[Data provided]

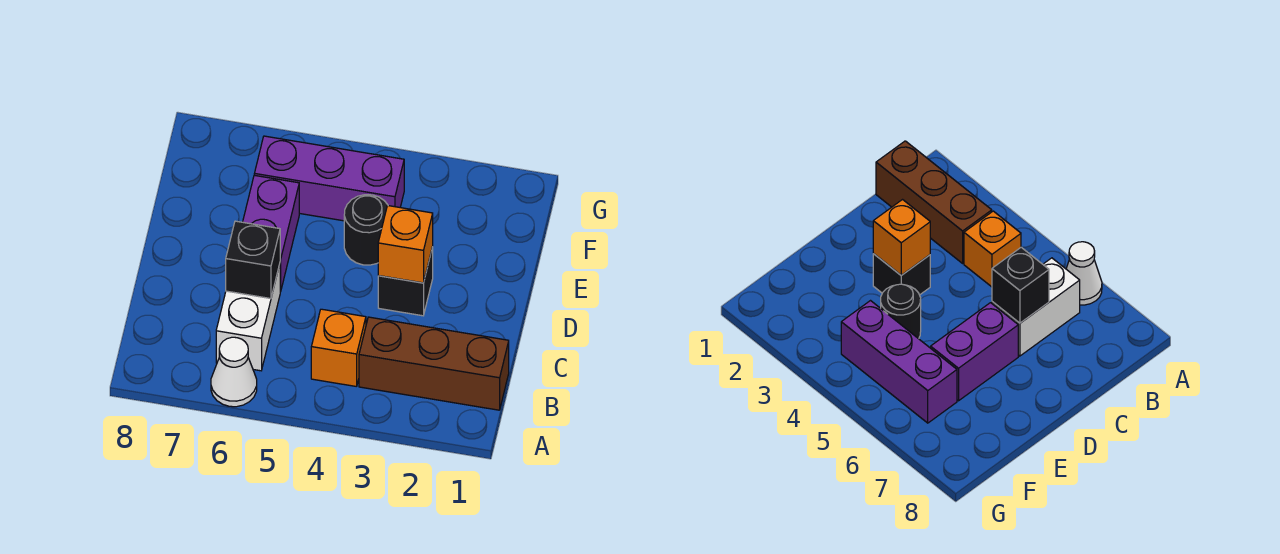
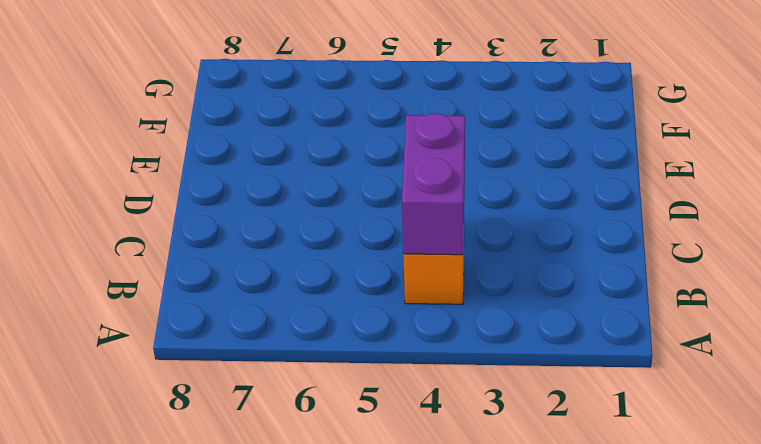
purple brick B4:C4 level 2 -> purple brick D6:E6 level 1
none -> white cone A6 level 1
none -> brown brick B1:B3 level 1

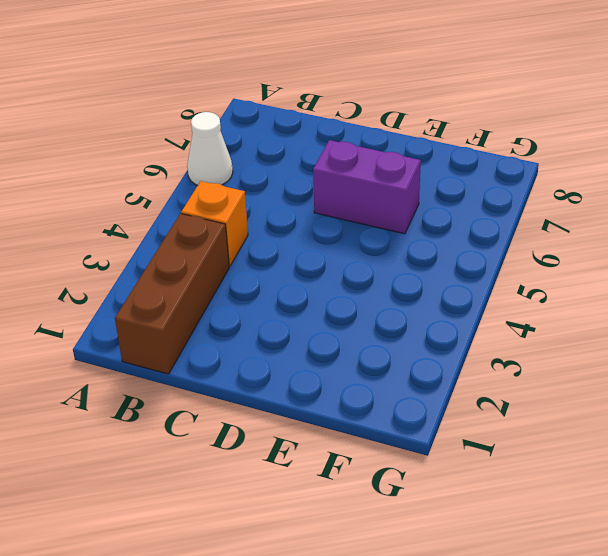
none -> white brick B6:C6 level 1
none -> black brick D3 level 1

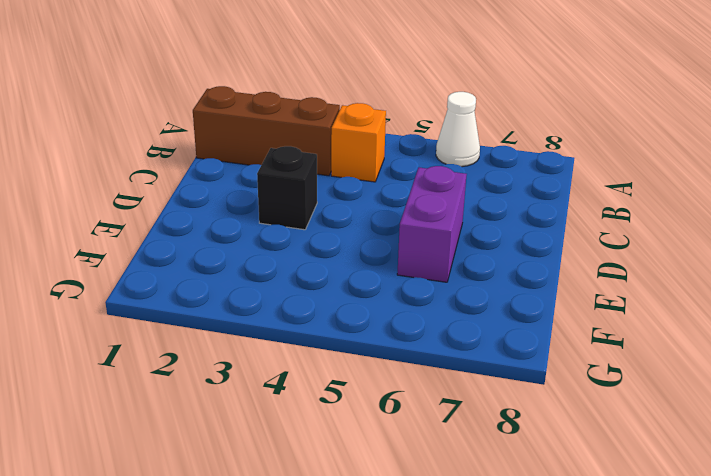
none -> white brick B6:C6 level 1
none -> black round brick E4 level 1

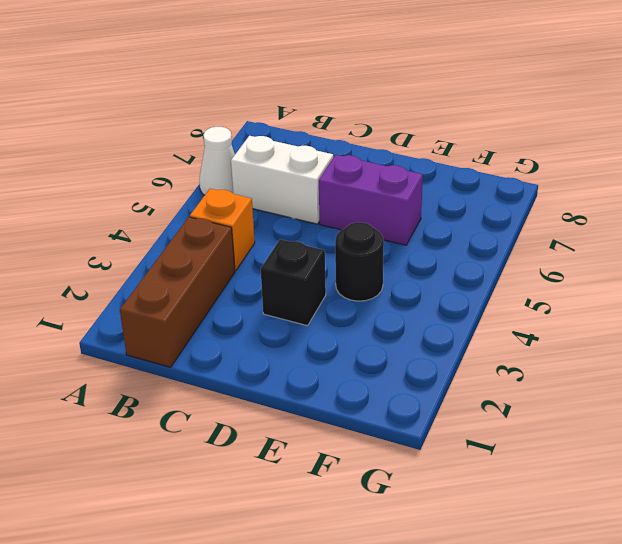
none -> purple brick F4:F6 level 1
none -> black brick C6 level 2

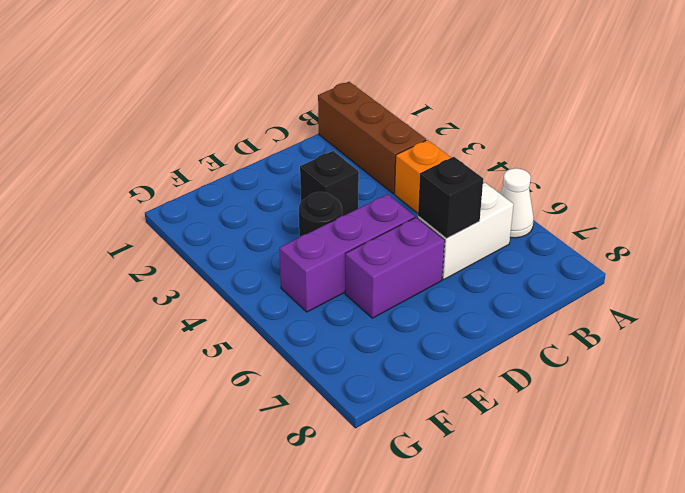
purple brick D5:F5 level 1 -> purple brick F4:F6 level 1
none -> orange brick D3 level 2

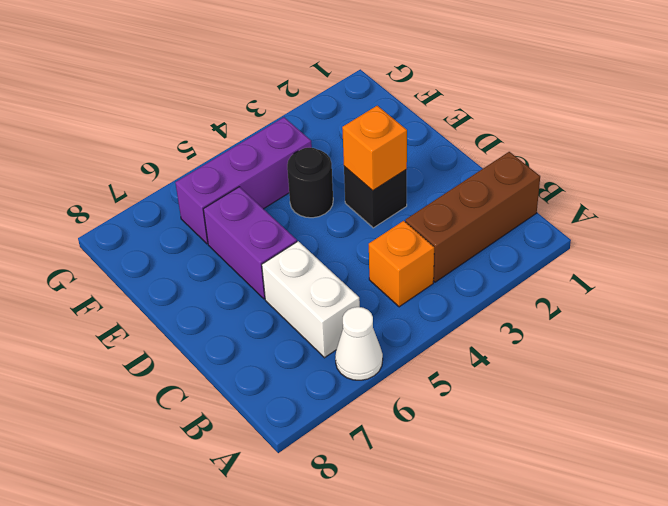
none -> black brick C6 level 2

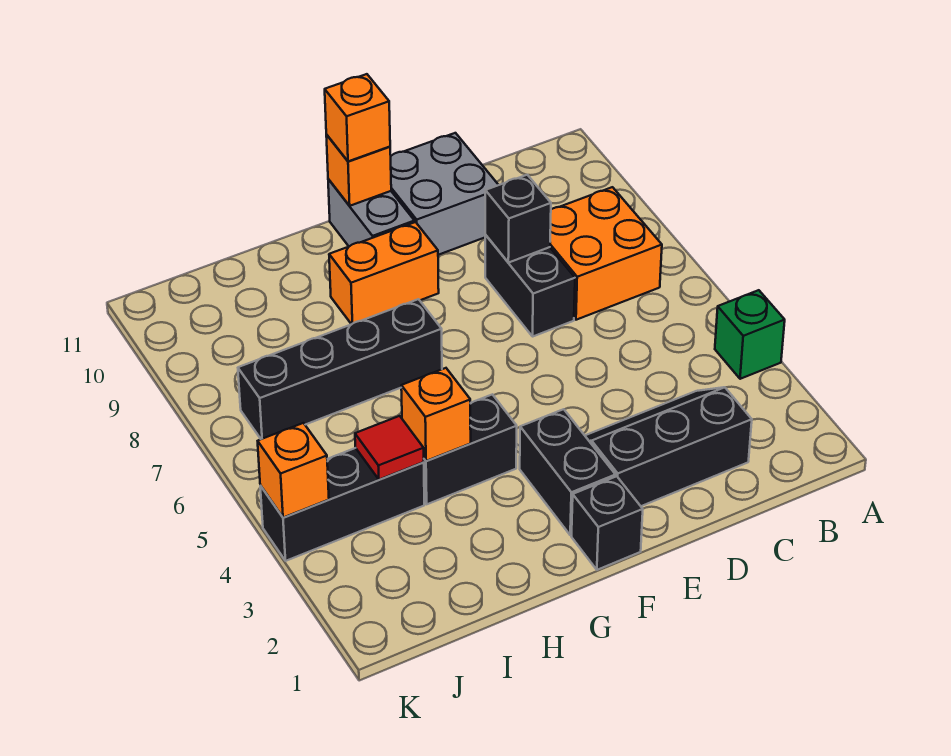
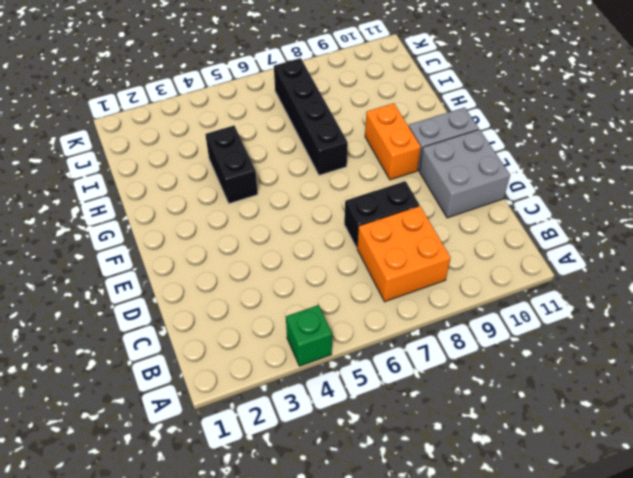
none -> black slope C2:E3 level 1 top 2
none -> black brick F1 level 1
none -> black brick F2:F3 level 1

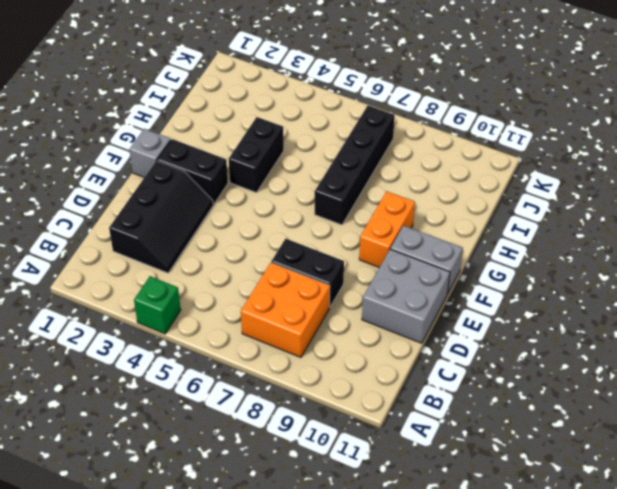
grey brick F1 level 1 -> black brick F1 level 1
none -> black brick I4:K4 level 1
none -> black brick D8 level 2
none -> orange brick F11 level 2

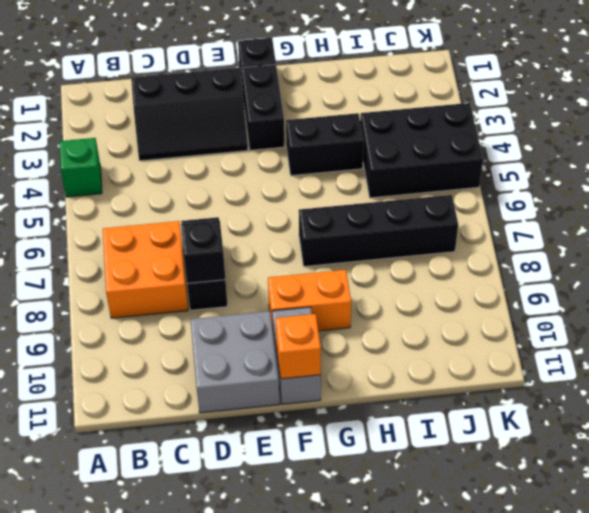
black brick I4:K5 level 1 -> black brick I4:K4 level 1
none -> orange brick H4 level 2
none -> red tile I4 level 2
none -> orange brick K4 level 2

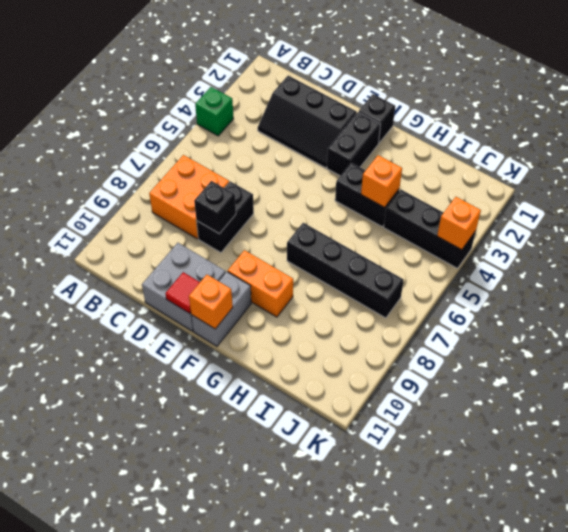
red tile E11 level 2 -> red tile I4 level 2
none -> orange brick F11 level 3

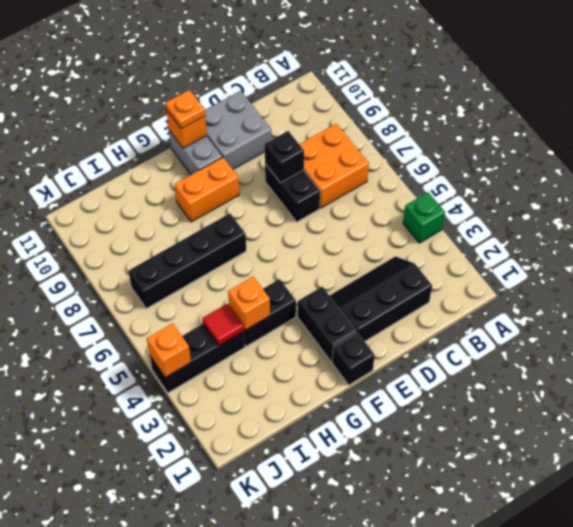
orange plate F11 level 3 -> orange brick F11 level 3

[/Data provided]

**Task instructions**
Filtering the entries above by the word "black", copy each line that matches.

**Problem solution**
none -> black brick D3 level 1
none -> black round brick E4 level 1
none -> black brick C6 level 2
none -> black brick C6 level 2
none -> black slope C2:E3 level 1 top 2
none -> black brick F1 level 1
none -> black brick F2:F3 level 1
grey brick F1 level 1 -> black brick F1 level 1
none -> black brick I4:K4 level 1
none -> black brick D8 level 2
black brick I4:K5 level 1 -> black brick I4:K4 level 1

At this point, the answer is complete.